• _To do_:
Only the lines that hold "gray" should be in the answer, each copied from the data below.

• _Records shown_:
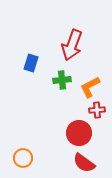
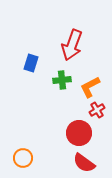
red cross: rotated 28 degrees counterclockwise
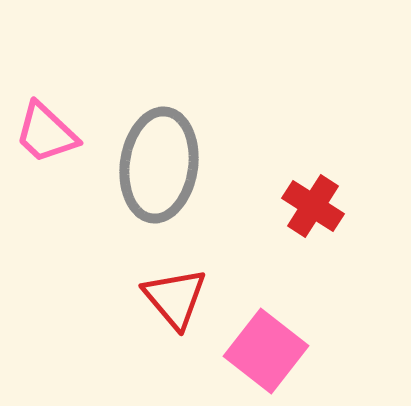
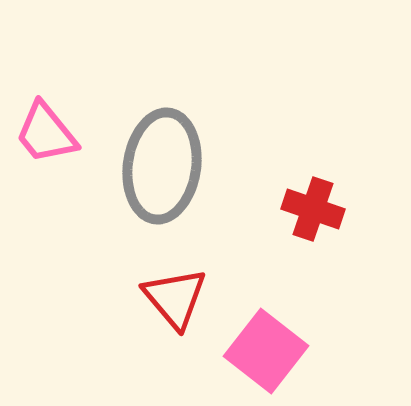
pink trapezoid: rotated 8 degrees clockwise
gray ellipse: moved 3 px right, 1 px down
red cross: moved 3 px down; rotated 14 degrees counterclockwise
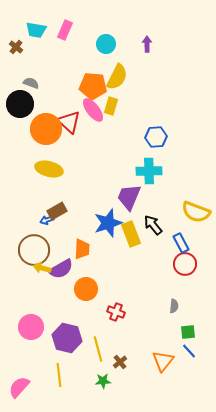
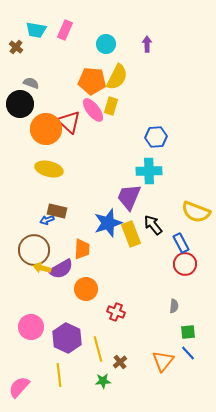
orange pentagon at (93, 86): moved 1 px left, 5 px up
brown rectangle at (57, 211): rotated 42 degrees clockwise
purple hexagon at (67, 338): rotated 12 degrees clockwise
blue line at (189, 351): moved 1 px left, 2 px down
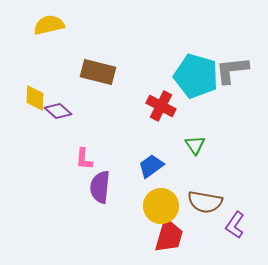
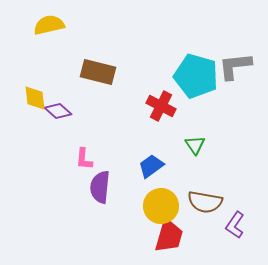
gray L-shape: moved 3 px right, 4 px up
yellow diamond: rotated 8 degrees counterclockwise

• _Answer for this exercise_:
gray ellipse: moved 3 px right, 1 px down
gray L-shape: moved 3 px right, 4 px up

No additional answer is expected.